§ **Data for analysis**
-=-=-
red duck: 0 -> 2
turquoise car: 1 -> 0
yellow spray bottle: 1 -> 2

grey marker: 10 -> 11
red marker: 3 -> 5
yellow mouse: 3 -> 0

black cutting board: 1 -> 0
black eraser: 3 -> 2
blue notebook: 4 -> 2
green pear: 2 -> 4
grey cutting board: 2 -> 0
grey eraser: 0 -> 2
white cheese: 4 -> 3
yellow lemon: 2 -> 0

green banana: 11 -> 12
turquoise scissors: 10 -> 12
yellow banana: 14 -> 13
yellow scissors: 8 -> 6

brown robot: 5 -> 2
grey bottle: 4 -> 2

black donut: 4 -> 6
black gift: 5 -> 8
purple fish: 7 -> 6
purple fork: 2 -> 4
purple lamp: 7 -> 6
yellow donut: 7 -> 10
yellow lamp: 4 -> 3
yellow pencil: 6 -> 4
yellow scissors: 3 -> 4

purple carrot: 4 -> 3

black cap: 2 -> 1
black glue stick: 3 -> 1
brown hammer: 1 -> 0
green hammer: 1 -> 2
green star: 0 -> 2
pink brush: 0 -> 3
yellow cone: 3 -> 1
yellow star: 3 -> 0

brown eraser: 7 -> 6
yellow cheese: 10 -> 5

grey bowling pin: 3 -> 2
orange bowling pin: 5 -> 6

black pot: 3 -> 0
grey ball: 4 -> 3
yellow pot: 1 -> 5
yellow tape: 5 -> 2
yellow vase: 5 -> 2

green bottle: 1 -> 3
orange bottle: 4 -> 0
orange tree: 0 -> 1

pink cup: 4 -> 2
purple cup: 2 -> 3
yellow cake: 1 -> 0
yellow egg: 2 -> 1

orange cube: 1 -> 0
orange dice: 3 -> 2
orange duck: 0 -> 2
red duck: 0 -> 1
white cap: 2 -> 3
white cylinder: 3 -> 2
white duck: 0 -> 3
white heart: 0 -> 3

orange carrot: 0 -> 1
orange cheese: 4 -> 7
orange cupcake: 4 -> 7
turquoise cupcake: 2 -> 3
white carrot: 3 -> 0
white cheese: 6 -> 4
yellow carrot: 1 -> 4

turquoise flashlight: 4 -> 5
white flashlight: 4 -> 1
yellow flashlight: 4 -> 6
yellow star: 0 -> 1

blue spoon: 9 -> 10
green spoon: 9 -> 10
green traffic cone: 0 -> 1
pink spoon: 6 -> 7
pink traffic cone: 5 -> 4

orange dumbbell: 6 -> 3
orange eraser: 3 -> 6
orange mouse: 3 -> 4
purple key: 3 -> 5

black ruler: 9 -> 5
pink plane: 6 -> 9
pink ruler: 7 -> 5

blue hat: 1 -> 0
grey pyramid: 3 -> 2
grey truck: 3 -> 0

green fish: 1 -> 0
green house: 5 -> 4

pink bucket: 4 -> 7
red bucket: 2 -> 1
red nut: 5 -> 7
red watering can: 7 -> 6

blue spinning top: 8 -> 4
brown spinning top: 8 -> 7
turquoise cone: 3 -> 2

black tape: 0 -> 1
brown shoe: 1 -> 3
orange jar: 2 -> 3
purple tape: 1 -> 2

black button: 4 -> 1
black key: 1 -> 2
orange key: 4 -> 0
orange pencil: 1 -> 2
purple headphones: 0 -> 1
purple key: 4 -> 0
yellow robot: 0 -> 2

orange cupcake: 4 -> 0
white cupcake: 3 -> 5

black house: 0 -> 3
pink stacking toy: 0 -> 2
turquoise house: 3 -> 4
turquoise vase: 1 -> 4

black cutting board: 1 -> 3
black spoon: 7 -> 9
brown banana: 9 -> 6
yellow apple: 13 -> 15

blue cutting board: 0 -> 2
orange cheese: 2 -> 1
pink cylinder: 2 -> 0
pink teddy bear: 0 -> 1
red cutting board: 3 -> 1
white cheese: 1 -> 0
-=-=-
One stretch of the lines above is wanted, from the line that contains "yellow donut: 7 -> 10" through the line that contains "yellow star: 3 -> 0". Output it exactly.

§ **Output below**
yellow donut: 7 -> 10
yellow lamp: 4 -> 3
yellow pencil: 6 -> 4
yellow scissors: 3 -> 4

purple carrot: 4 -> 3

black cap: 2 -> 1
black glue stick: 3 -> 1
brown hammer: 1 -> 0
green hammer: 1 -> 2
green star: 0 -> 2
pink brush: 0 -> 3
yellow cone: 3 -> 1
yellow star: 3 -> 0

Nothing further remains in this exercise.